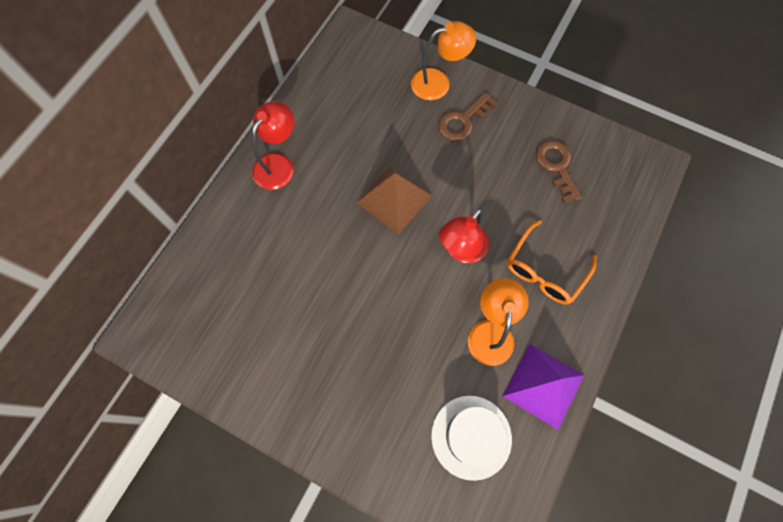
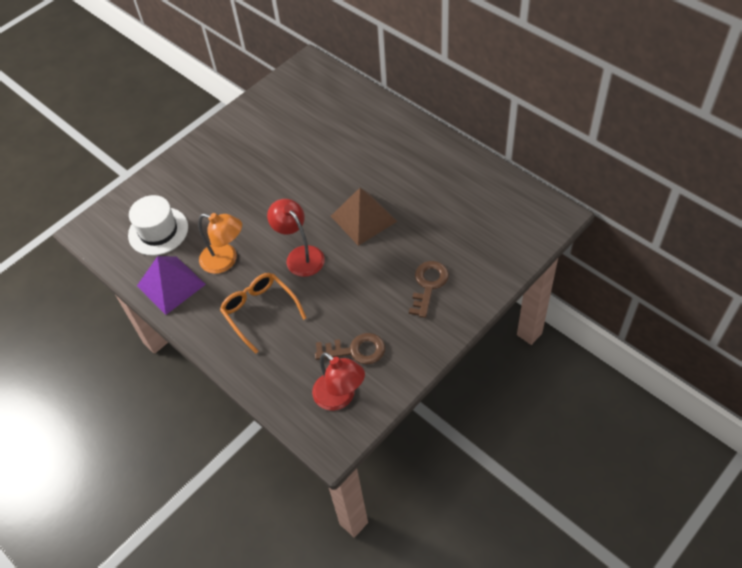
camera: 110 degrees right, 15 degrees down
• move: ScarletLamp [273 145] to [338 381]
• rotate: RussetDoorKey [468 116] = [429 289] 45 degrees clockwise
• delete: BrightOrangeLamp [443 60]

========

What you return must match, line for line, the data from the line containing "to [338 381]" to its end, both ends included.

- **Response to this task**:
• move: ScarletLamp [273 145] to [338 381]
• rotate: RussetDoorKey [468 116] = [429 289] 45 degrees clockwise
• delete: BrightOrangeLamp [443 60]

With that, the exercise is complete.